WHAT TO DO: Leave out the pictures. Return every record otherwise untouched.

EXTRACTED ENTRIES:
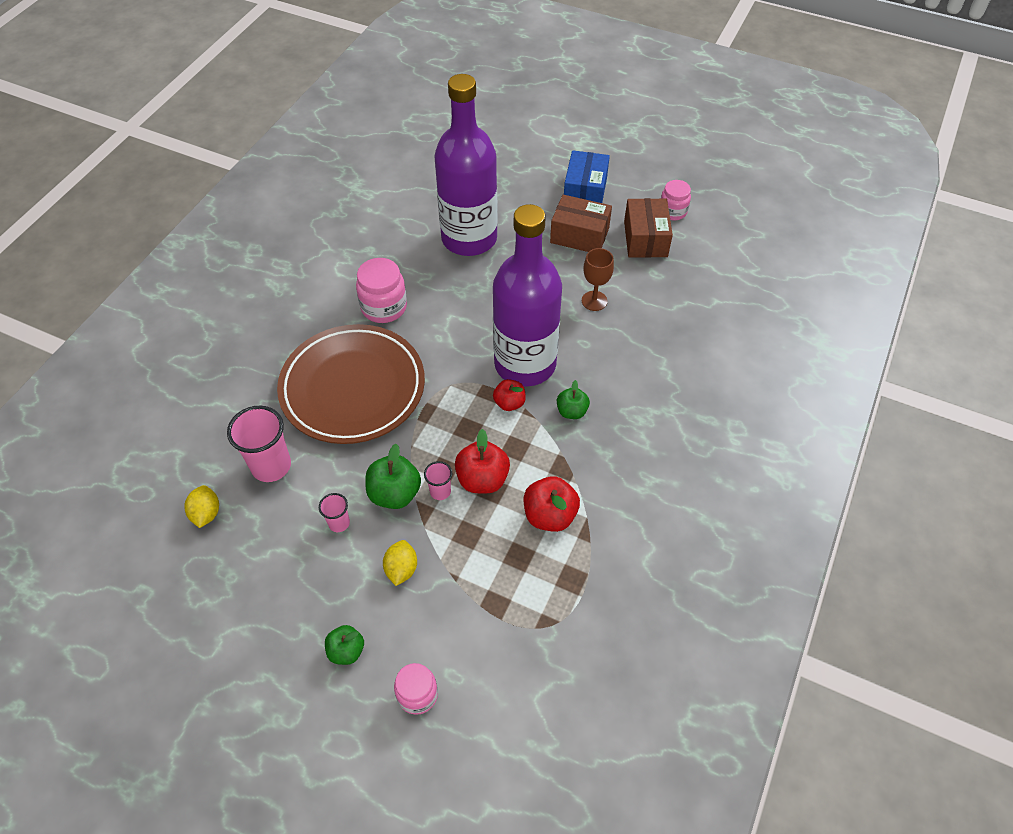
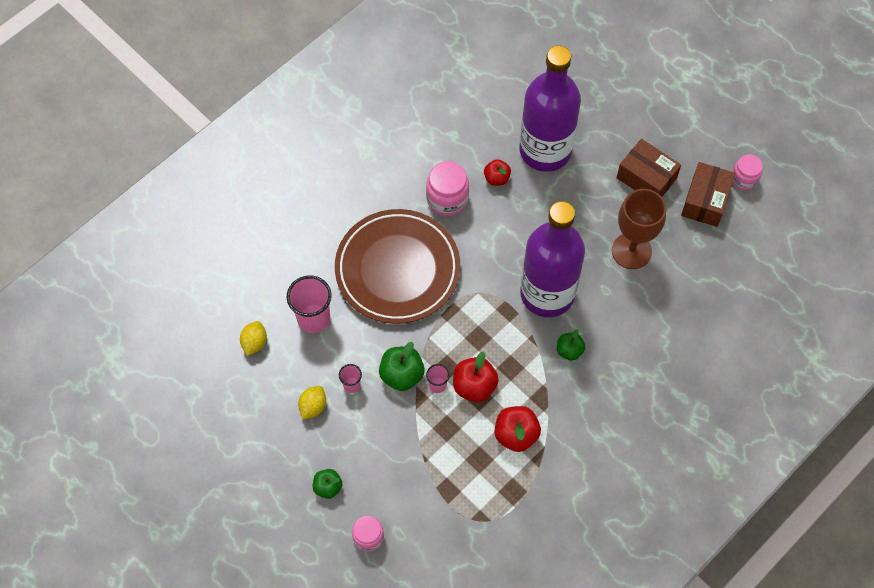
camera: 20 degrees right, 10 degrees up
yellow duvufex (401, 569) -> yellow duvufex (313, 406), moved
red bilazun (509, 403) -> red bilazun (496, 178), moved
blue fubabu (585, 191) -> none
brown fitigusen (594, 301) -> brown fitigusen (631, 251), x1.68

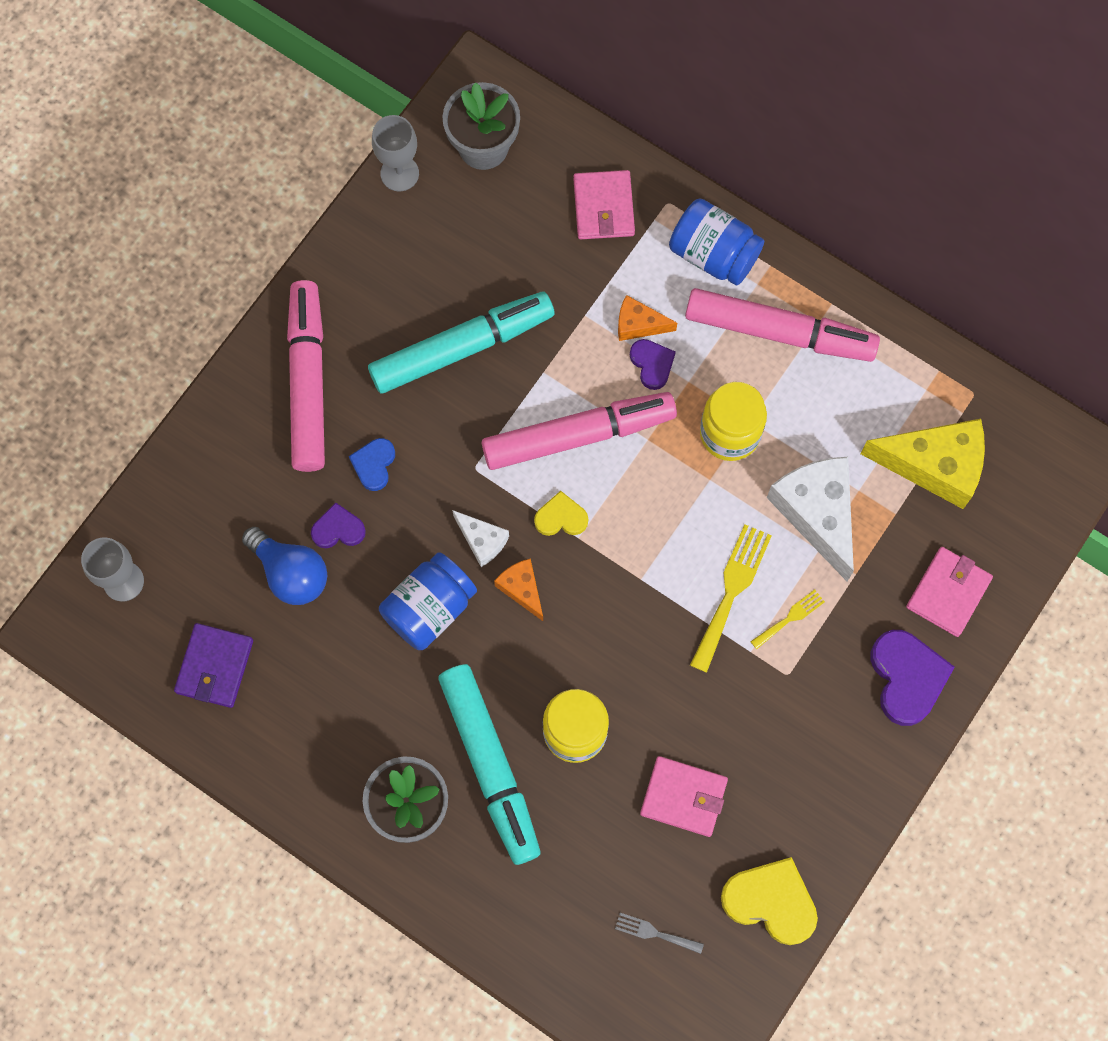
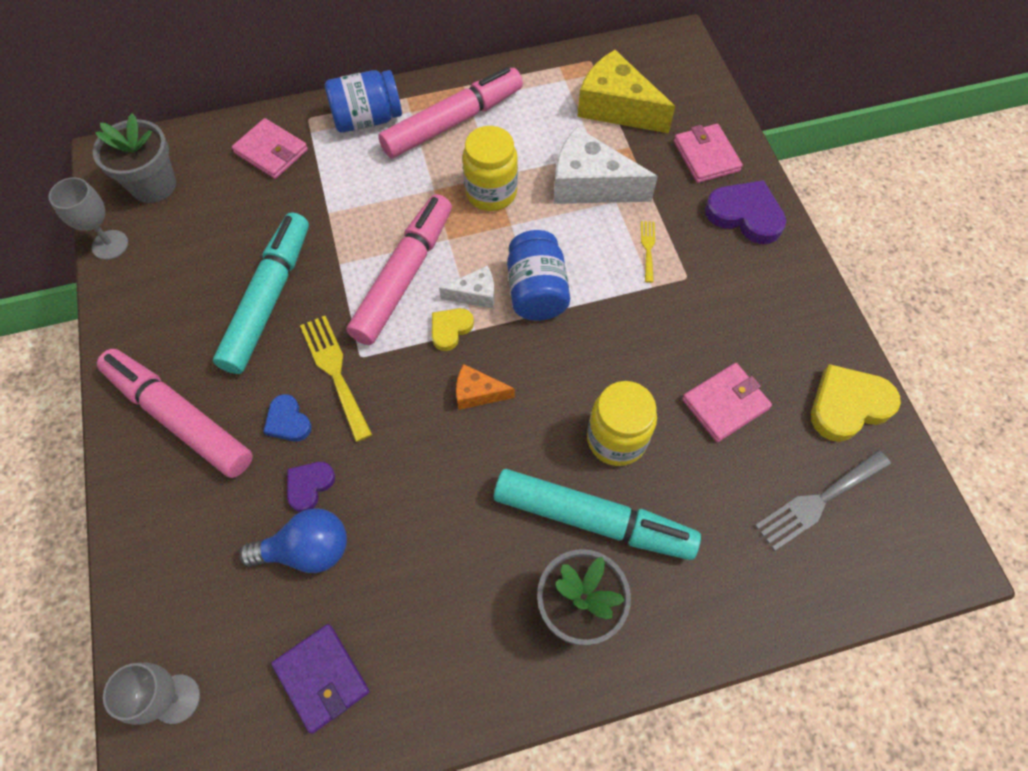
camera: 50 degrees left, 10 degrees down
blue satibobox (429, 608) -> blue satibobox (536, 291), moved
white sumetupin (482, 540) -> white sumetupin (475, 294), moved
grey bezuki (655, 933) -> grey bezuki (818, 501), x1.84
orange sumetupin (638, 324) -> none
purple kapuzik (652, 364) -> none
yellow bezuki (731, 591) -> yellow bezuki (335, 371), moved
yellow sumetupin (934, 465) -> yellow sumetupin (616, 107), 105 degrees counterclockwise

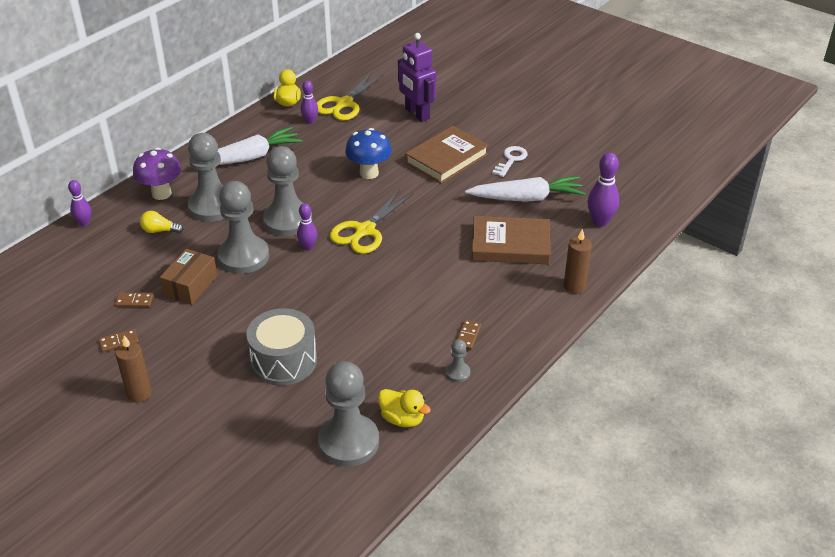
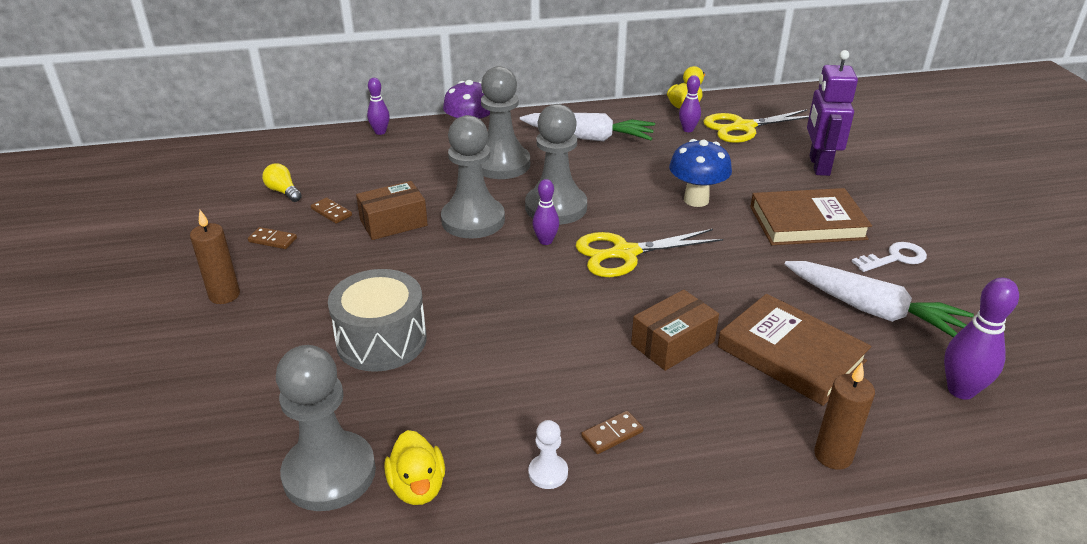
camera: 40 degrees right, 5 degrees down
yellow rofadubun (160, 231) -> yellow rofadubun (283, 191), moved
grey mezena (457, 373) -> white mezena (548, 473)
none -> brown fubabu (672, 343)

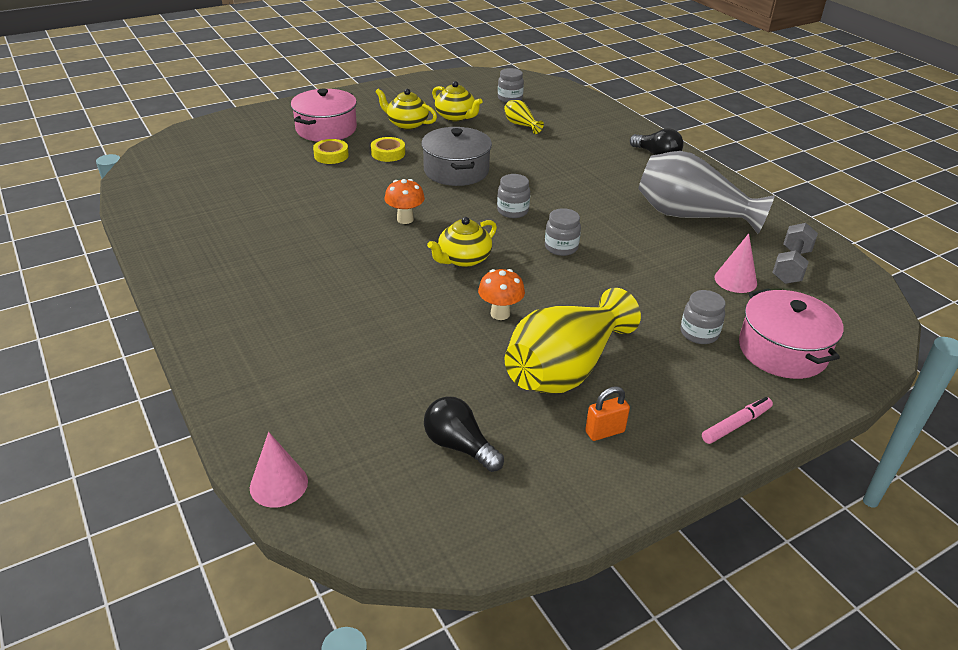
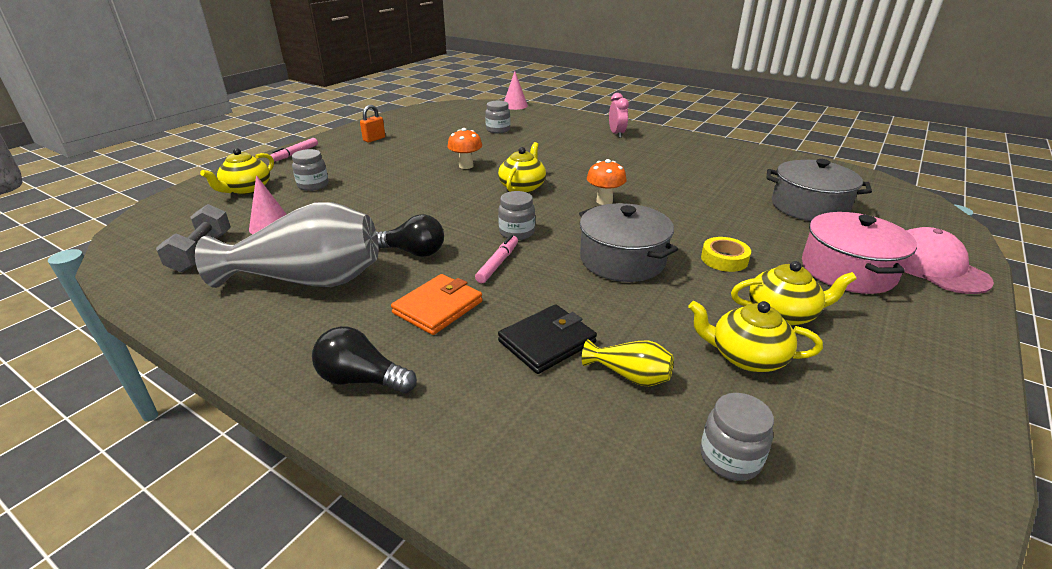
camera: 155 degrees right, 5 degrees down
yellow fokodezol (331, 155) -> none
black rofadubun (459, 446) -> black rofadubun (414, 252), moved
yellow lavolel (565, 369) -> none
grey satibobox (561, 247) -> grey satibobox (498, 130), moved
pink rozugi (782, 351) -> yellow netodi (246, 189)
none -> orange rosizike (438, 307)
none -> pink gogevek (498, 263)
none -> black rosizike (547, 342)
none -> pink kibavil (616, 134)
none -> grey rozugi (809, 207)
none -> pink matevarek (934, 267)

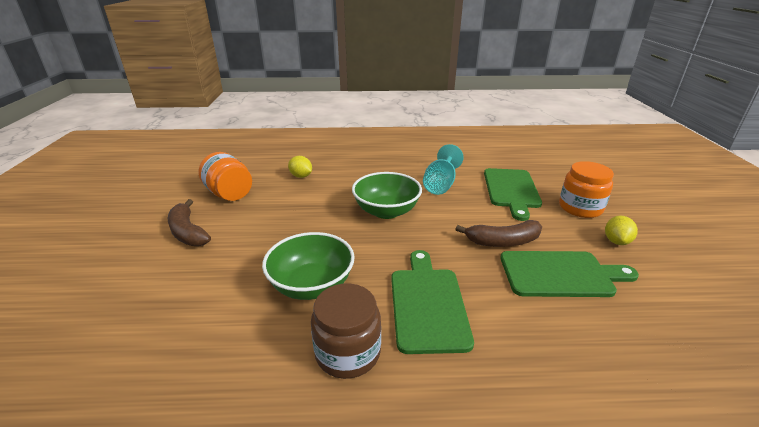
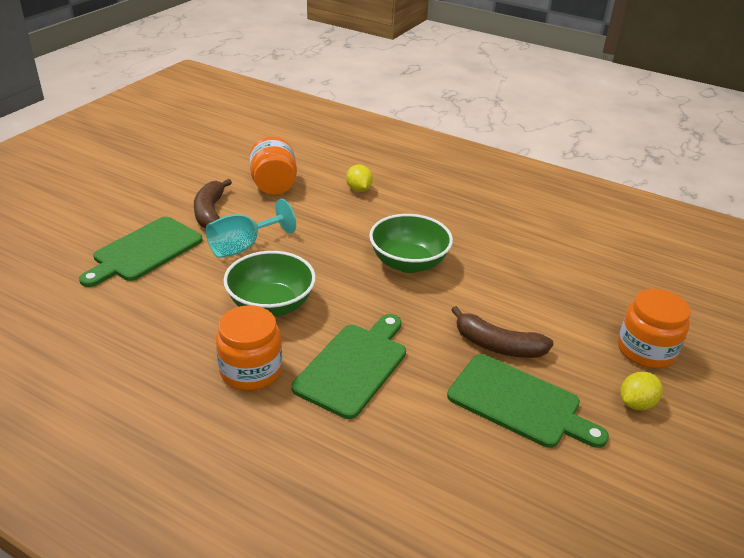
camera: 30 degrees right, 5 degrees up
brown satibobox (348, 352) -> orange satibobox (251, 370)
turquoise fitigusen (440, 184) -> turquoise fitigusen (243, 247), moved
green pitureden (511, 190) -> green pitureden (144, 251), moved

THE COMPLETED TASK:
camera: 20 degrees right, 10 degrees up
yellow duvufex (401, 569) -> yellow duvufex (313, 406), moved
red bilazun (509, 403) -> red bilazun (496, 178), moved
blue fubabu (585, 191) -> none
brown fitigusen (594, 301) -> brown fitigusen (631, 251), x1.68

camera: 50 degrees left, 10 degrees down
blue satibobox (429, 608) -> blue satibobox (536, 291), moved
white sumetupin (482, 540) -> white sumetupin (475, 294), moved
grey bezuki (655, 933) -> grey bezuki (818, 501), x1.84
orange sumetupin (638, 324) -> none
purple kapuzik (652, 364) -> none
yellow bezuki (731, 591) -> yellow bezuki (335, 371), moved
yellow sumetupin (934, 465) -> yellow sumetupin (616, 107), 105 degrees counterclockwise

camera: 40 degrees right, 5 degrees down
yellow rofadubun (160, 231) -> yellow rofadubun (283, 191), moved
grey mezena (457, 373) -> white mezena (548, 473)
none -> brown fubabu (672, 343)

camera: 155 degrees right, 5 degrees down
yellow fokodezol (331, 155) -> none
black rofadubun (459, 446) -> black rofadubun (414, 252), moved
yellow lavolel (565, 369) -> none
grey satibobox (561, 247) -> grey satibobox (498, 130), moved
pink rozugi (782, 351) -> yellow netodi (246, 189)
none -> orange rosizike (438, 307)
none -> pink gogevek (498, 263)
none -> black rosizike (547, 342)
none -> pink kibavil (616, 134)
none -> grey rozugi (809, 207)
none -> pink matevarek (934, 267)

camera: 30 degrees right, 5 degrees up
brown satibobox (348, 352) -> orange satibobox (251, 370)
turquoise fitigusen (440, 184) -> turquoise fitigusen (243, 247), moved
green pitureden (511, 190) -> green pitureden (144, 251), moved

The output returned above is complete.